Listed entries below:

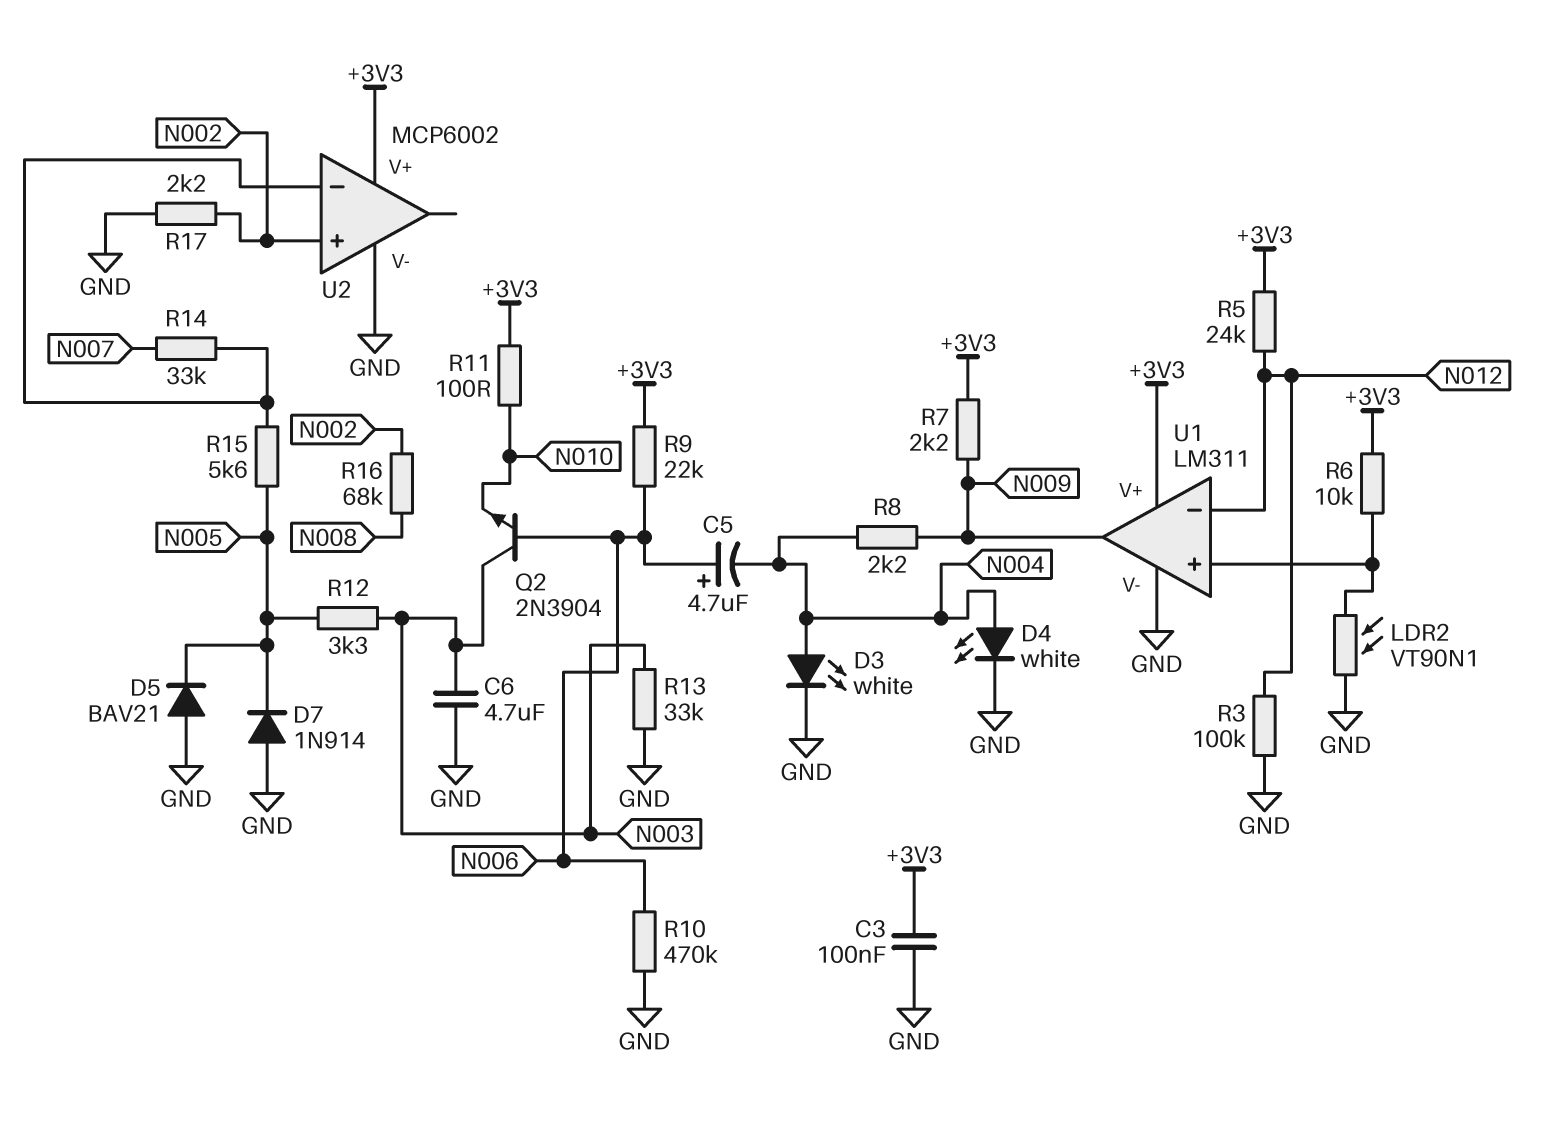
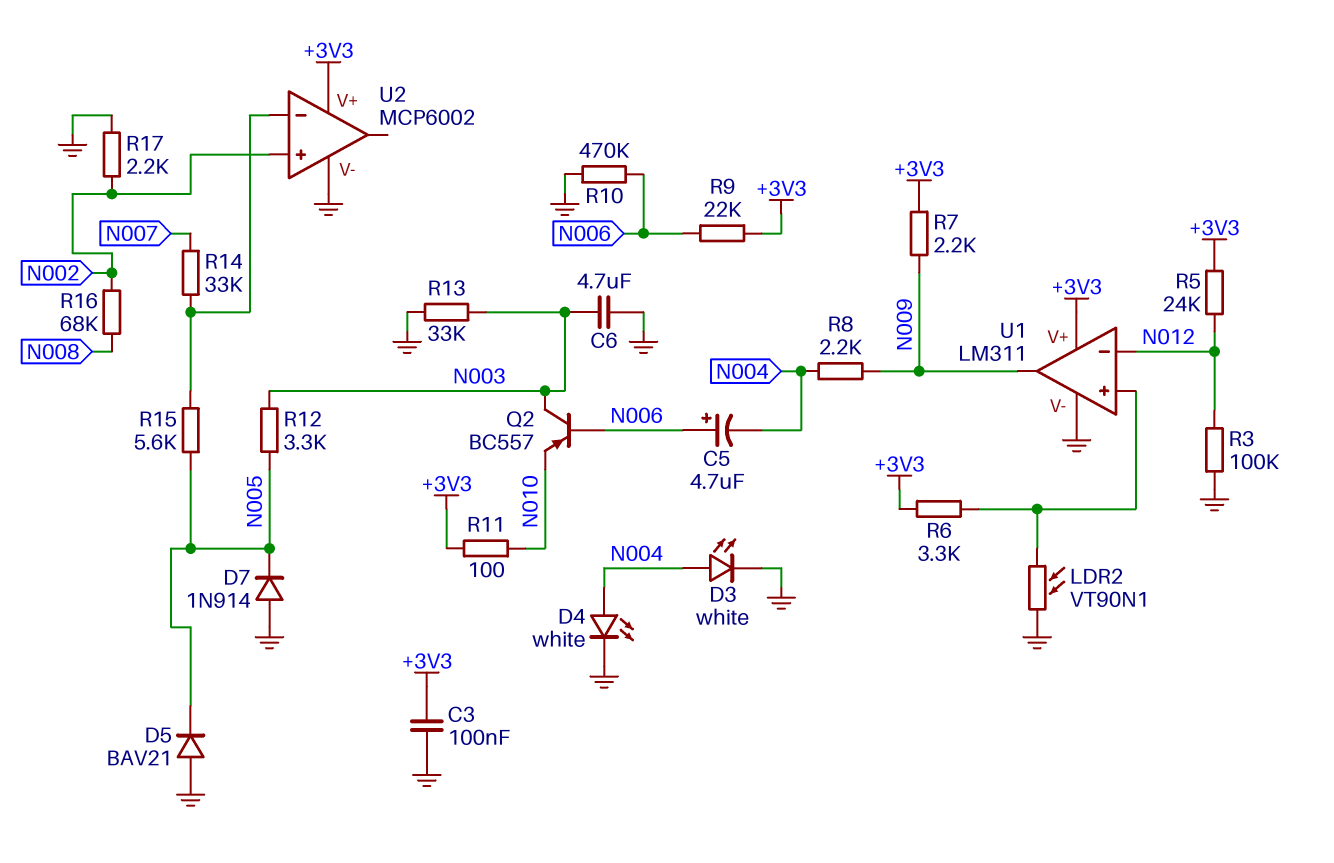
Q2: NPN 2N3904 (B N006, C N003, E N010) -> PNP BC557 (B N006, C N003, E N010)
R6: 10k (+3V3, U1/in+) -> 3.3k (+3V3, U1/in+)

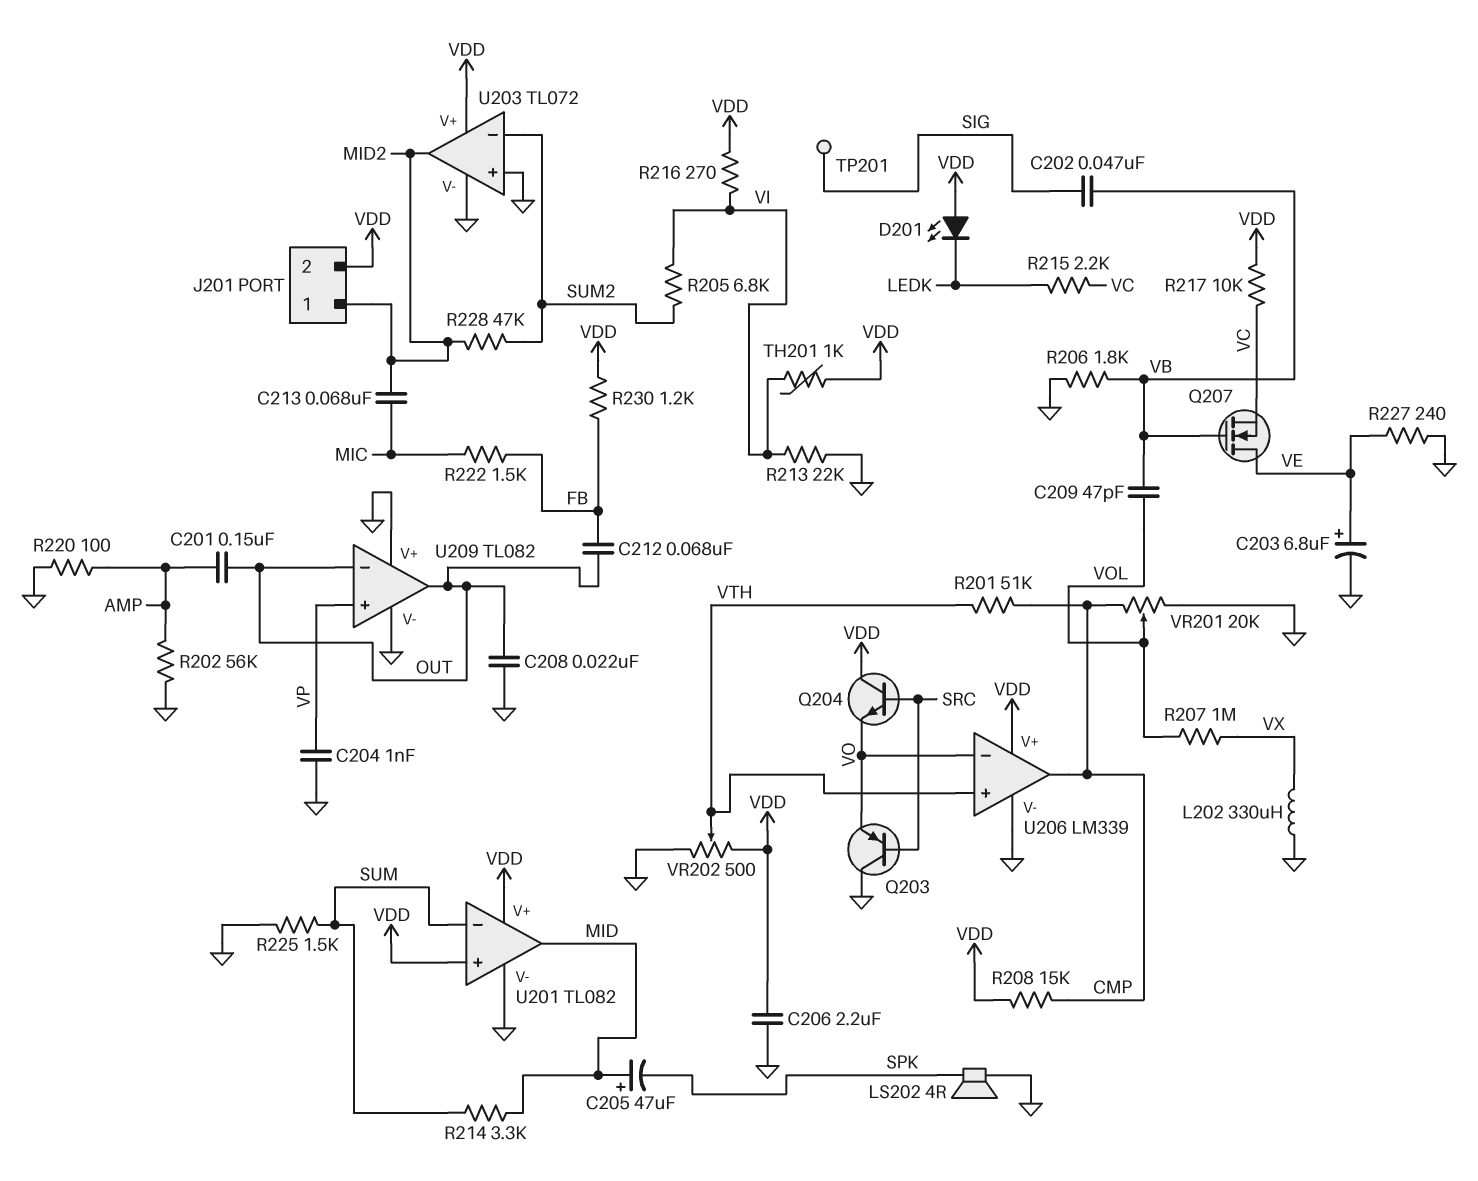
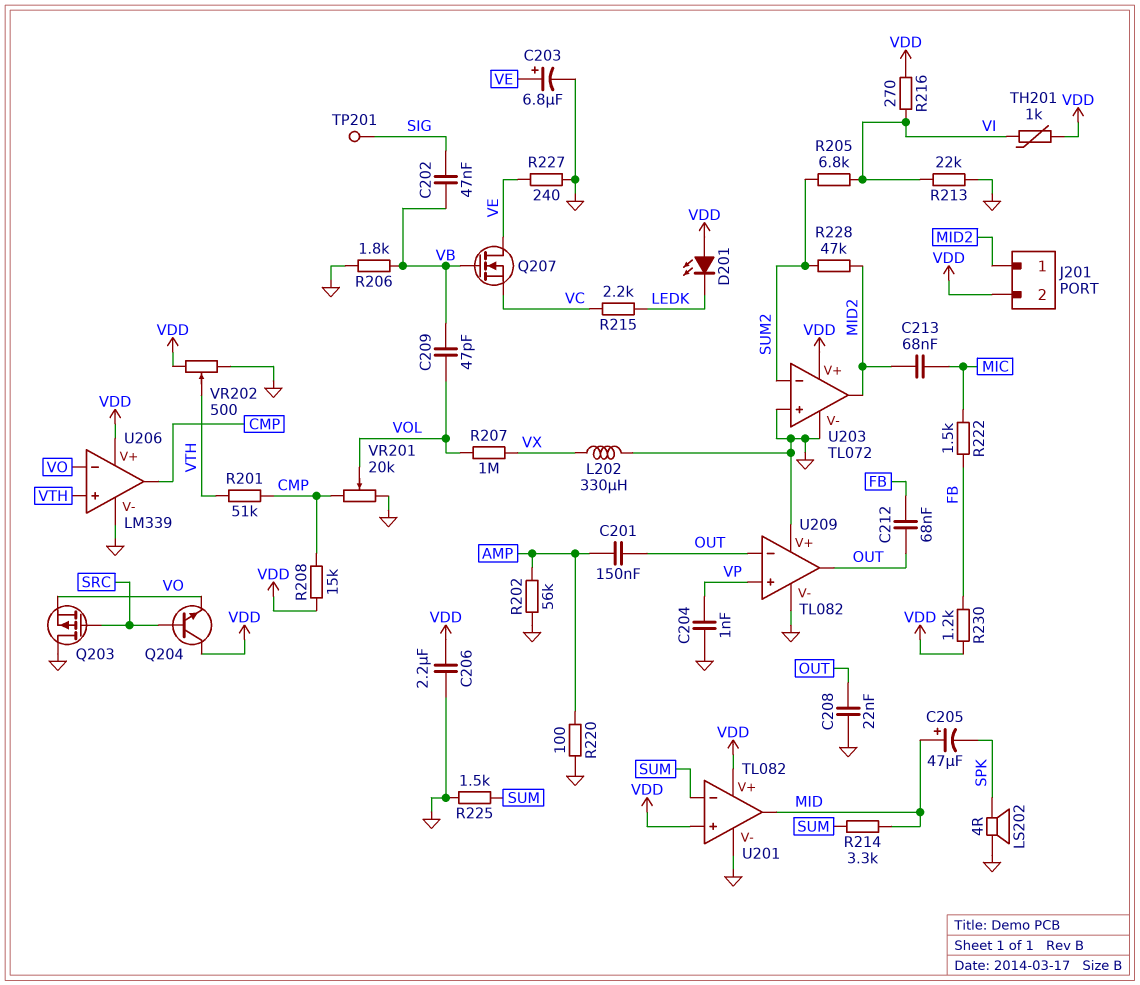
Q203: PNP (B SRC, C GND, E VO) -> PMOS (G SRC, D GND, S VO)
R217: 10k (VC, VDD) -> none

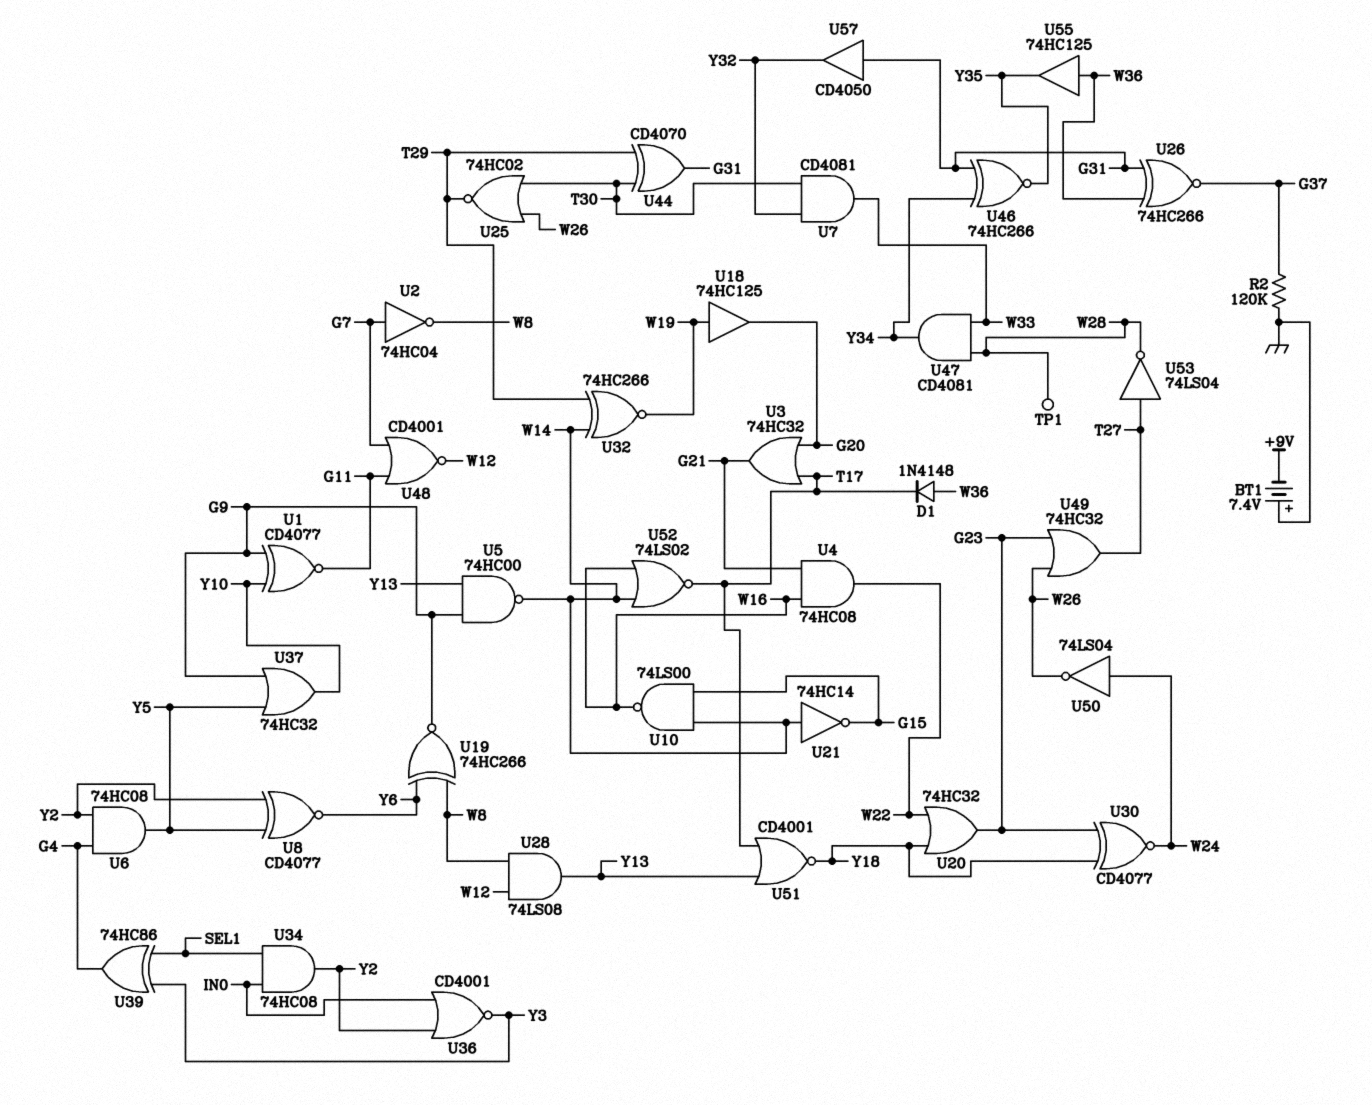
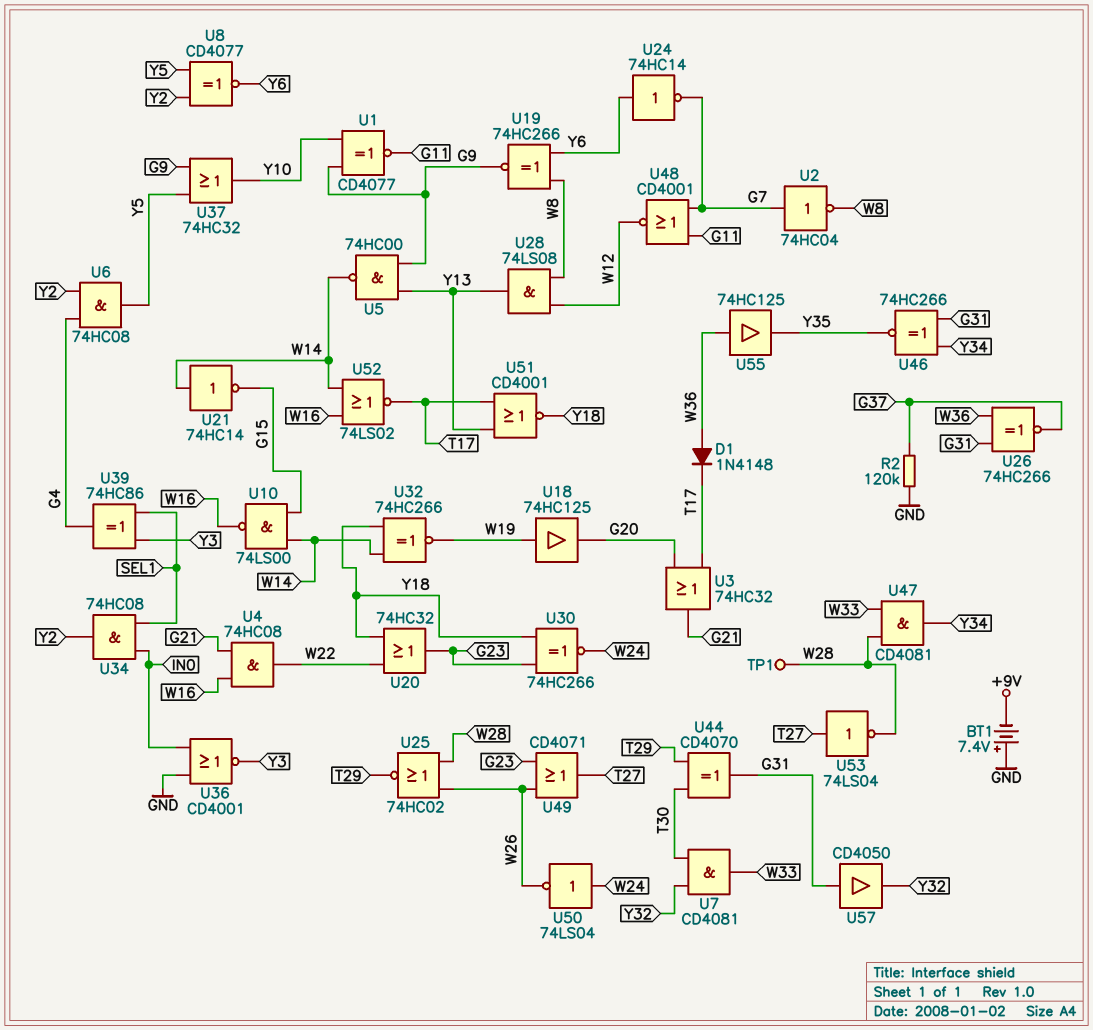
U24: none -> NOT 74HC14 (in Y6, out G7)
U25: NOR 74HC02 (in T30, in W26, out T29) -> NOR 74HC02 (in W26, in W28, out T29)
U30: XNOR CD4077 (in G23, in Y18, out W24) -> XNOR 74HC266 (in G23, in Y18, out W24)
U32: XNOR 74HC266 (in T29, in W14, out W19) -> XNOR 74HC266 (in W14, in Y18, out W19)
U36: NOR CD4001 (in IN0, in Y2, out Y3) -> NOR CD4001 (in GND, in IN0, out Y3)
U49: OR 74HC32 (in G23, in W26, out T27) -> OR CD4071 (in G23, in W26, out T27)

End of Listed entries.

**Work order:** Repeat the records above verbatim, with no pictures in the result.

**Response to the task:**
Q2: NPN 2N3904 (B N006, C N003, E N010) -> PNP BC557 (B N006, C N003, E N010)
R6: 10k (+3V3, U1/in+) -> 3.3k (+3V3, U1/in+)

Q203: PNP (B SRC, C GND, E VO) -> PMOS (G SRC, D GND, S VO)
R217: 10k (VC, VDD) -> none

U24: none -> NOT 74HC14 (in Y6, out G7)
U25: NOR 74HC02 (in T30, in W26, out T29) -> NOR 74HC02 (in W26, in W28, out T29)
U30: XNOR CD4077 (in G23, in Y18, out W24) -> XNOR 74HC266 (in G23, in Y18, out W24)
U32: XNOR 74HC266 (in T29, in W14, out W19) -> XNOR 74HC266 (in W14, in Y18, out W19)
U36: NOR CD4001 (in IN0, in Y2, out Y3) -> NOR CD4001 (in GND, in IN0, out Y3)
U49: OR 74HC32 (in G23, in W26, out T27) -> OR CD4071 (in G23, in W26, out T27)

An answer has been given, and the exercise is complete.